[DATA UNDER STUDY — start]

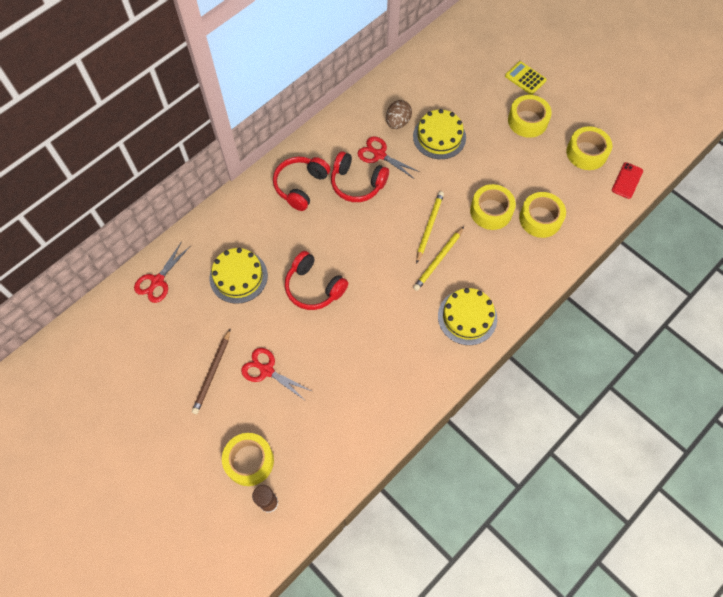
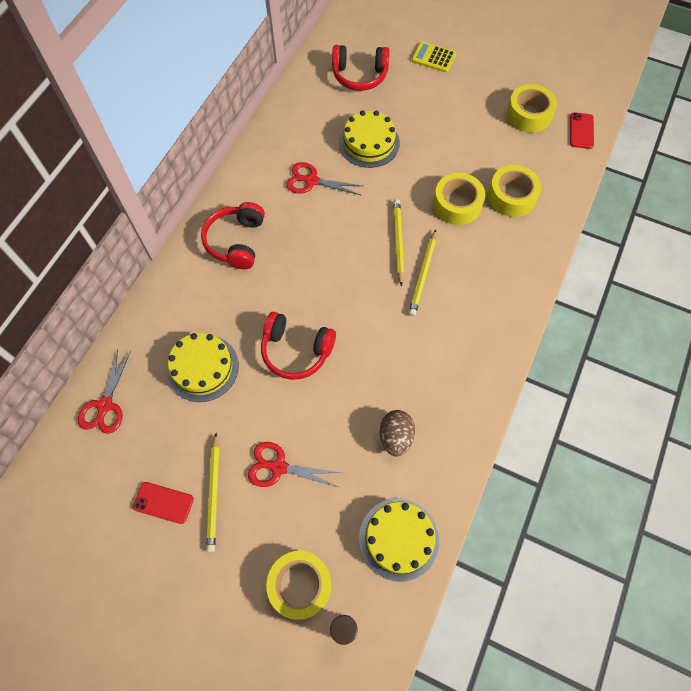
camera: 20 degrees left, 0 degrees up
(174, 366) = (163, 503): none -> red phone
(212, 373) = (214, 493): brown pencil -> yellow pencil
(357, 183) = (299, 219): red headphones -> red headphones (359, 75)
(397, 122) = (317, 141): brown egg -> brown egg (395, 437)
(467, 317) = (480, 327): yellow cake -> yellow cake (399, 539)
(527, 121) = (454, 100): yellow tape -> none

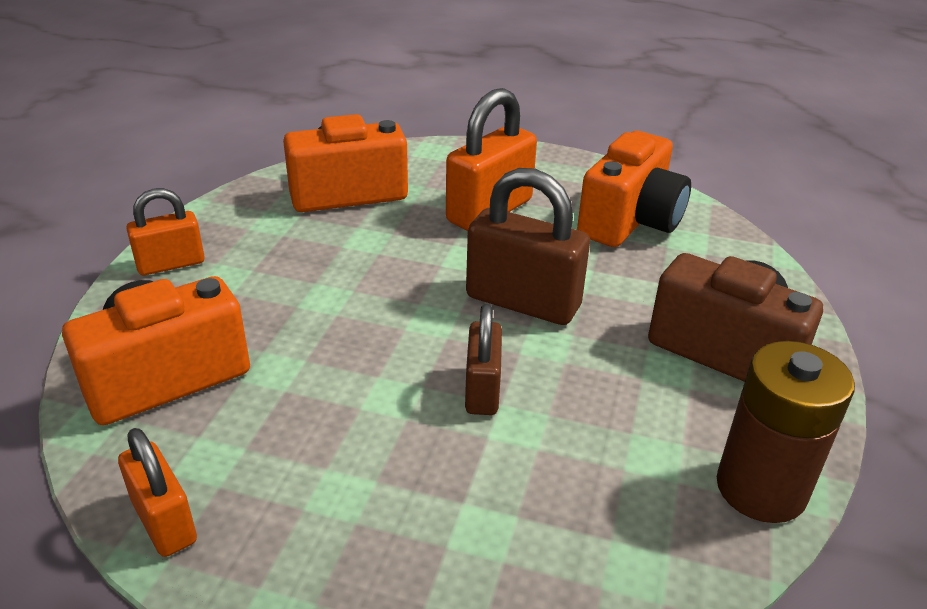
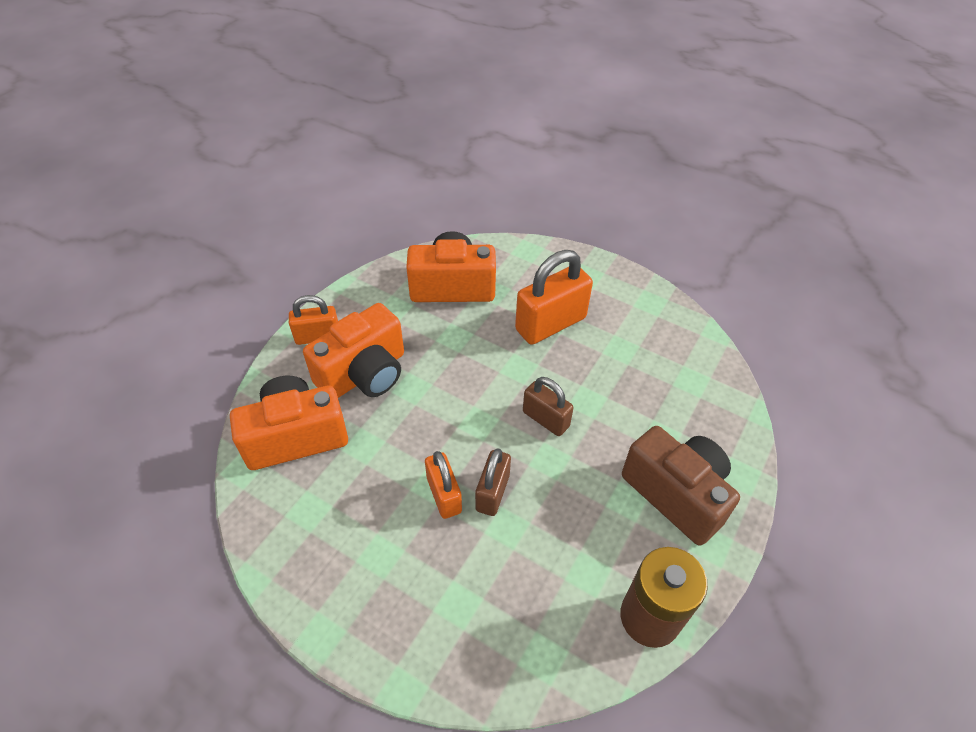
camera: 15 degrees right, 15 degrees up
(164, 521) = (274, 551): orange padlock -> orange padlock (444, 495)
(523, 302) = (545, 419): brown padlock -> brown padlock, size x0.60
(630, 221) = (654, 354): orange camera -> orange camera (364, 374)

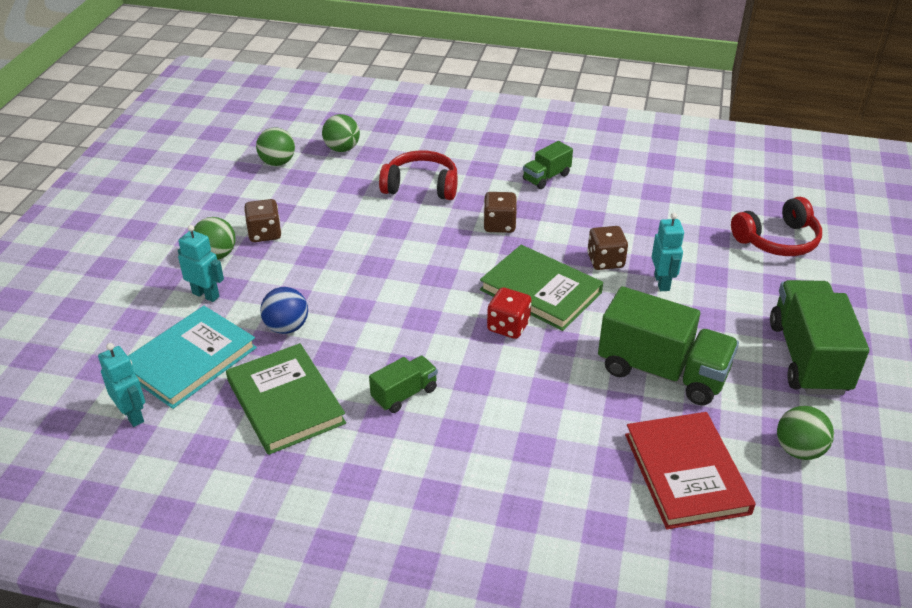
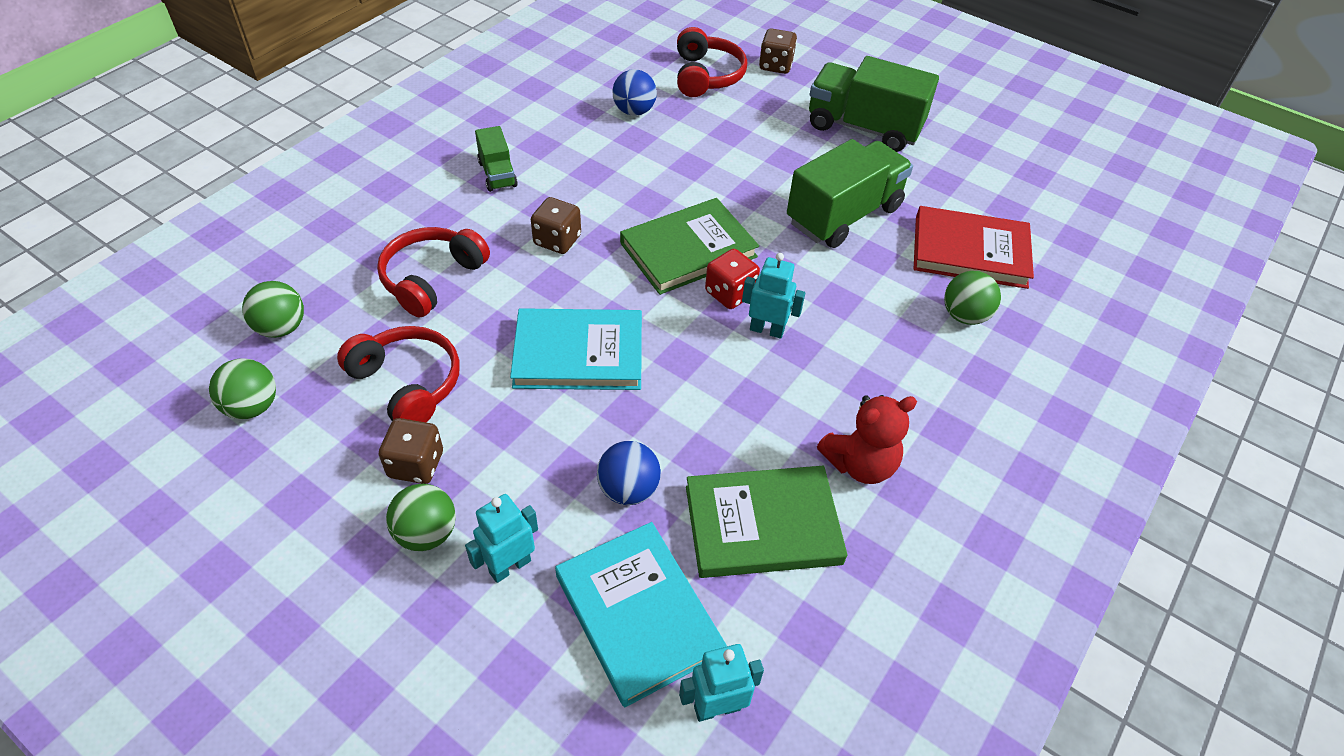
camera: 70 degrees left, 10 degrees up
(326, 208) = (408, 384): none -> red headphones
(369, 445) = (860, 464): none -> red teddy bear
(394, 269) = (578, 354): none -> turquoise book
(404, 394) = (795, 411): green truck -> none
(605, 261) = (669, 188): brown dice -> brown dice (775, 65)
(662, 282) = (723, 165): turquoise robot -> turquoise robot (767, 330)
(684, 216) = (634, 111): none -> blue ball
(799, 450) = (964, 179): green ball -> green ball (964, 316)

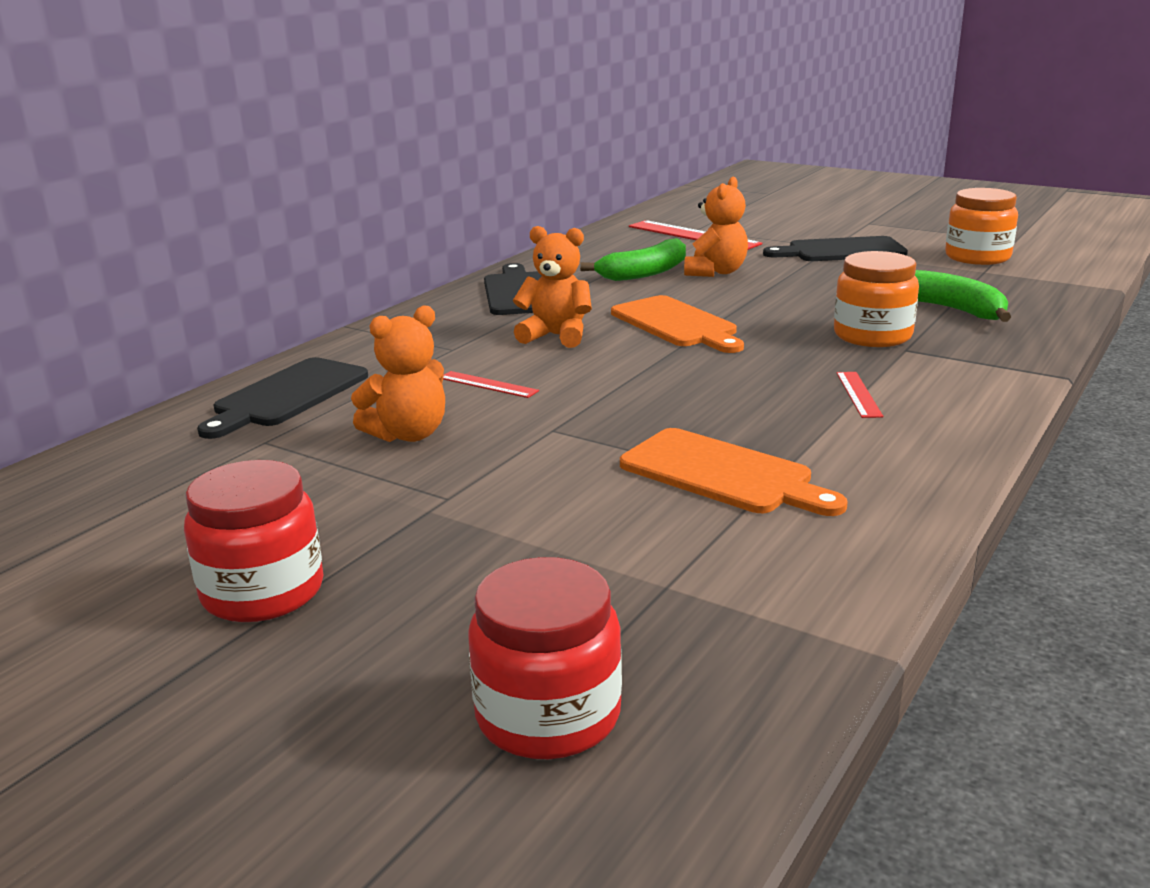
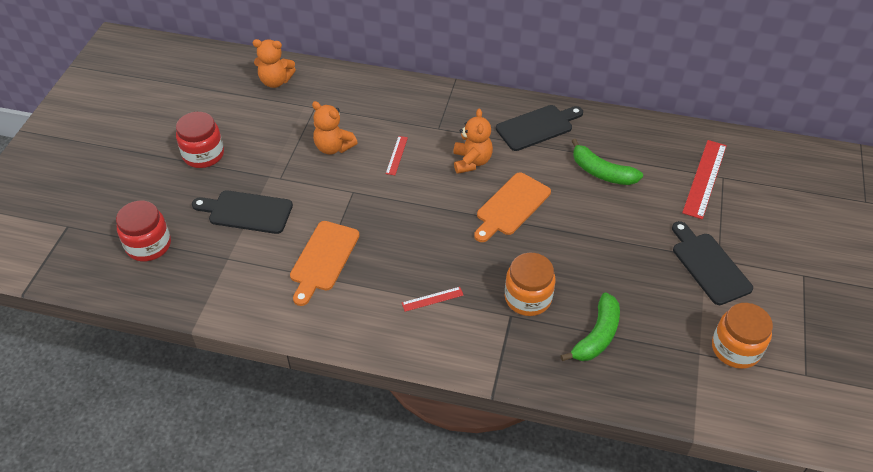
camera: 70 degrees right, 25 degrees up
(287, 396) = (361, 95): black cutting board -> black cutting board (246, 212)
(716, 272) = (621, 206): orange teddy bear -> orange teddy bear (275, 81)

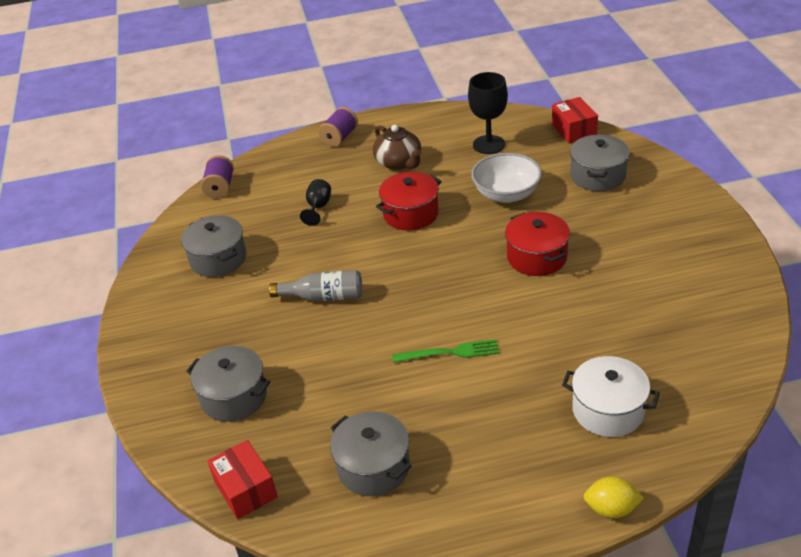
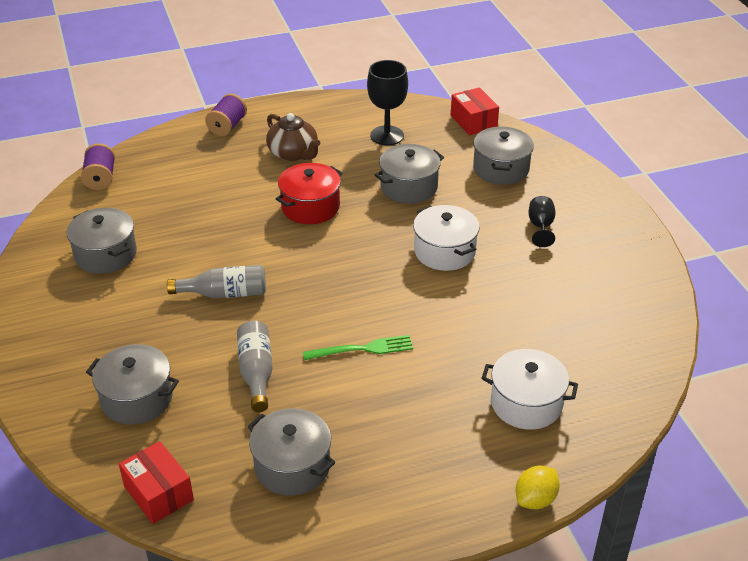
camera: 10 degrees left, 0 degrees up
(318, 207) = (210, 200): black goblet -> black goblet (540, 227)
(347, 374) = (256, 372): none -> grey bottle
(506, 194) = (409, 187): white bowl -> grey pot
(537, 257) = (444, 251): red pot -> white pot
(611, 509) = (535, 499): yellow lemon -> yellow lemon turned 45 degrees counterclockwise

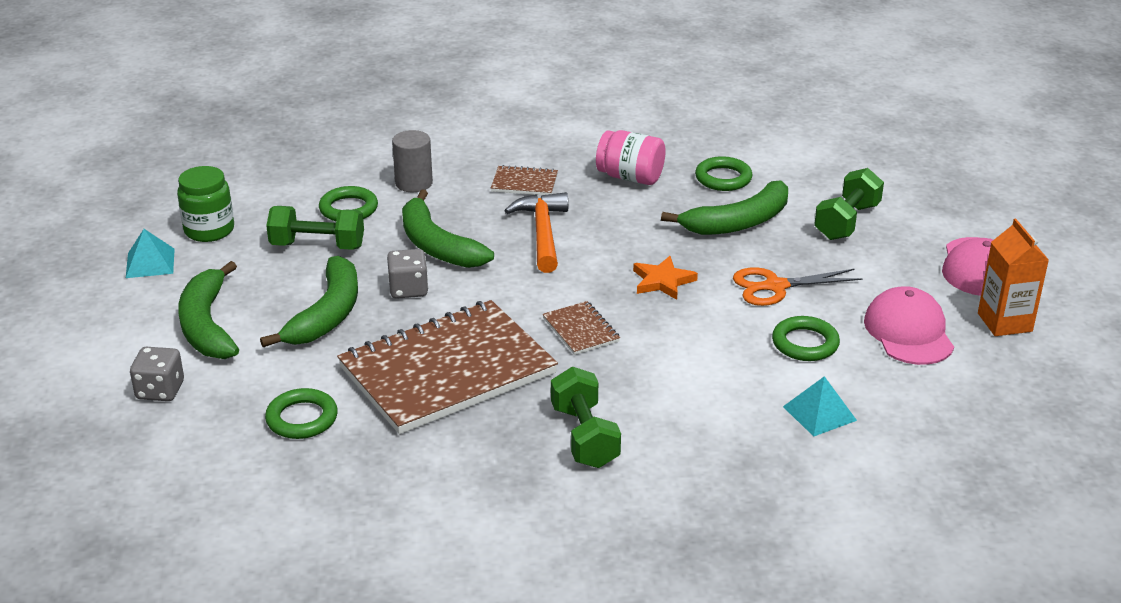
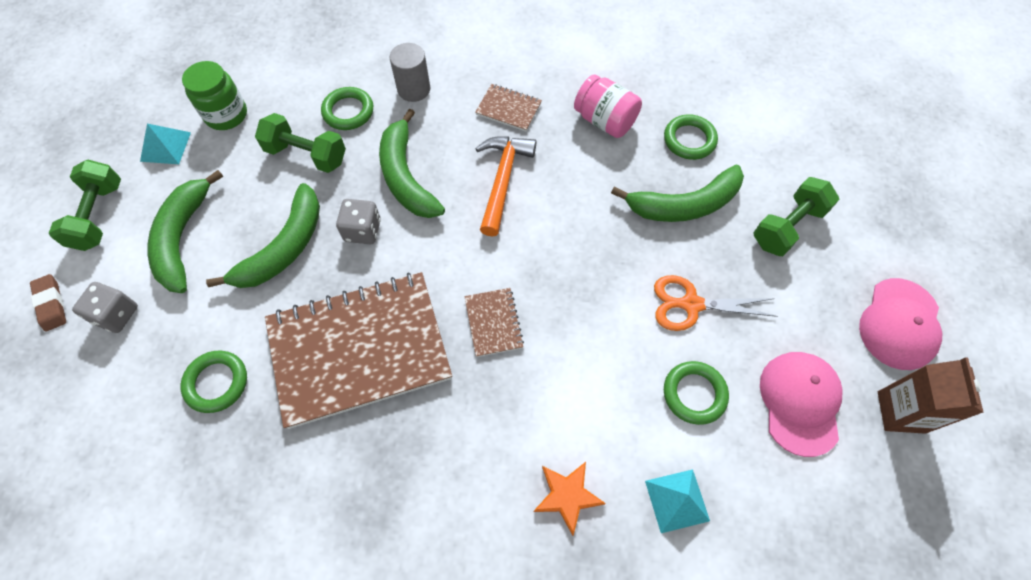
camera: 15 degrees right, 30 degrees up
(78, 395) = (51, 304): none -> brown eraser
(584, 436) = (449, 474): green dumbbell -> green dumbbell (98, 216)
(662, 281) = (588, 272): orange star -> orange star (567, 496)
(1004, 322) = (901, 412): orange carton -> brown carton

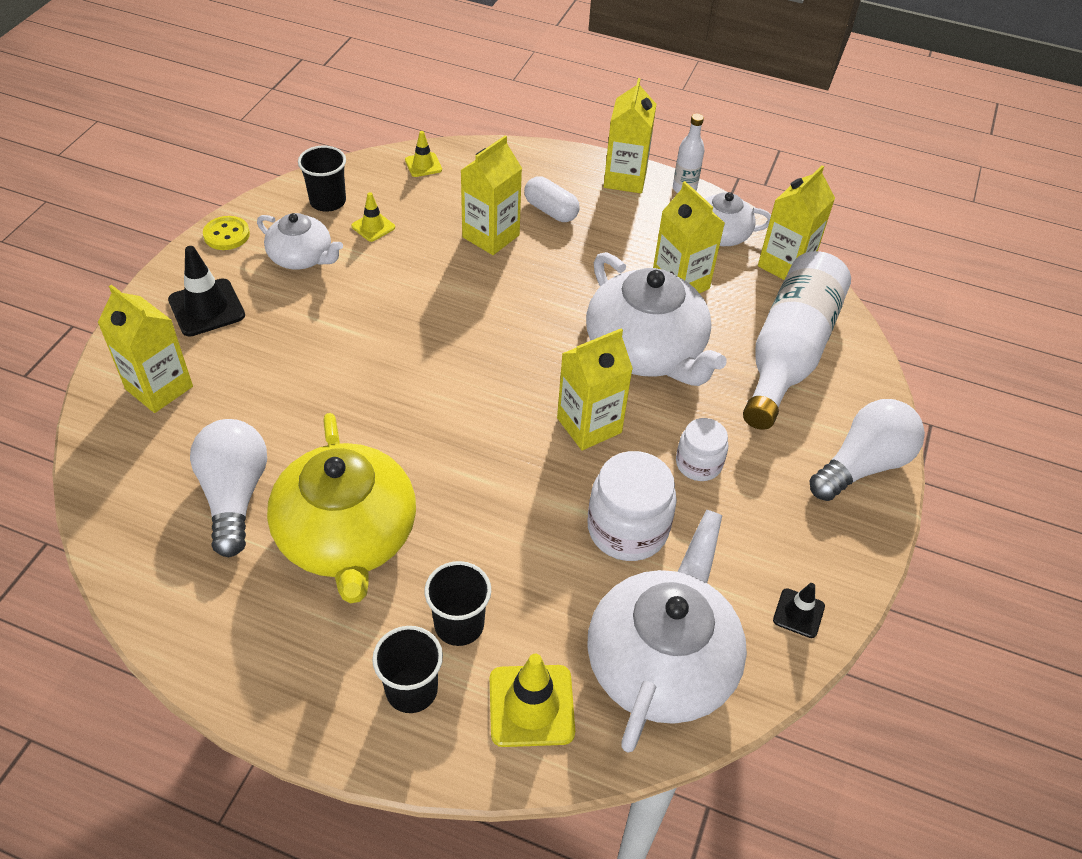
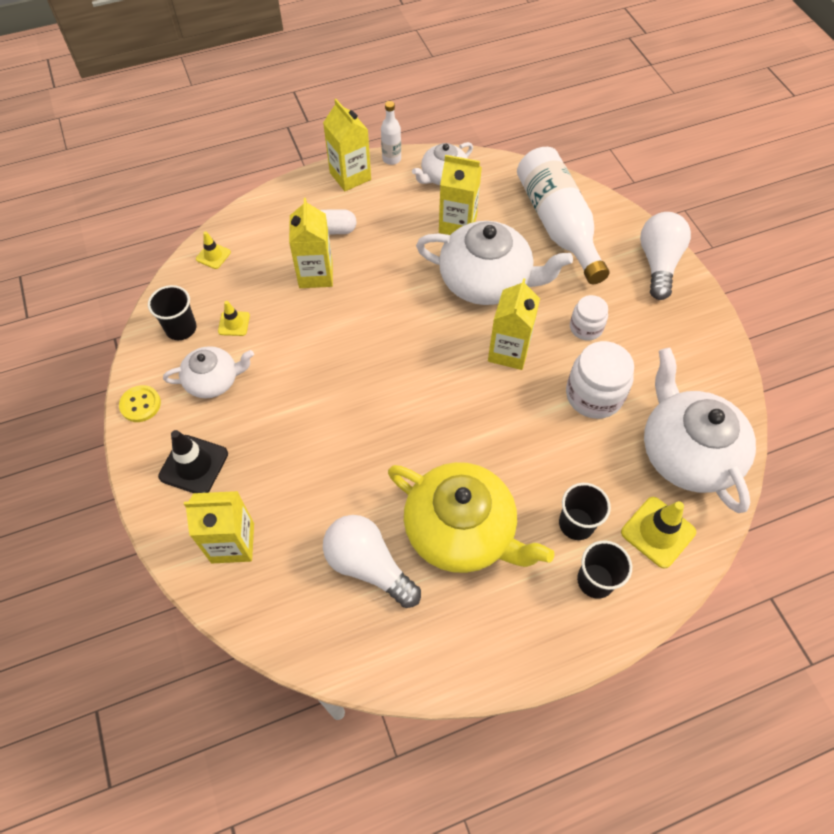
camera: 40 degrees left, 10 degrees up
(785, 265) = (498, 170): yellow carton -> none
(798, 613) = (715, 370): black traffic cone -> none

[DATA UNDER STUDY — finish]

Leave the pictures aside and output each entry exactly as it stands.

### YOUR SOLUTION
camera: 20 degrees left, 0 degrees up
(174, 366) = (163, 503): none -> red phone
(212, 373) = (214, 493): brown pencil -> yellow pencil
(357, 183) = (299, 219): red headphones -> red headphones (359, 75)
(397, 122) = (317, 141): brown egg -> brown egg (395, 437)
(467, 317) = (480, 327): yellow cake -> yellow cake (399, 539)
(527, 121) = (454, 100): yellow tape -> none

camera: 15 degrees right, 15 degrees up
(164, 521) = (274, 551): orange padlock -> orange padlock (444, 495)
(523, 302) = (545, 419): brown padlock -> brown padlock, size x0.60
(630, 221) = (654, 354): orange camera -> orange camera (364, 374)

camera: 70 degrees left, 10 degrees up
(326, 208) = (408, 384): none -> red headphones
(369, 445) = (860, 464): none -> red teddy bear
(394, 269) = (578, 354): none -> turquoise book
(404, 394) = (795, 411): green truck -> none
(605, 261) = (669, 188): brown dice -> brown dice (775, 65)
(662, 282) = (723, 165): turquoise robot -> turquoise robot (767, 330)
(684, 216) = (634, 111): none -> blue ball
(799, 450) = (964, 179): green ball -> green ball (964, 316)

camera: 70 degrees right, 25 degrees up
(287, 396) = (361, 95): black cutting board -> black cutting board (246, 212)
(716, 272) = (621, 206): orange teddy bear -> orange teddy bear (275, 81)

camera: 10 degrees left, 0 degrees up
(318, 207) = (210, 200): black goblet -> black goblet (540, 227)
(347, 374) = (256, 372): none -> grey bottle
(506, 194) = (409, 187): white bowl -> grey pot
(537, 257) = (444, 251): red pot -> white pot
(611, 509) = (535, 499): yellow lemon -> yellow lemon turned 45 degrees counterclockwise

camera: 15 degrees right, 30 degrees up
(78, 395) = (51, 304): none -> brown eraser
(584, 436) = (449, 474): green dumbbell -> green dumbbell (98, 216)
(662, 281) = (588, 272): orange star -> orange star (567, 496)
(1004, 322) = (901, 412): orange carton -> brown carton

camera: 40 degrees left, 10 degrees up
(785, 265) = (498, 170): yellow carton -> none
(798, 613) = (715, 370): black traffic cone -> none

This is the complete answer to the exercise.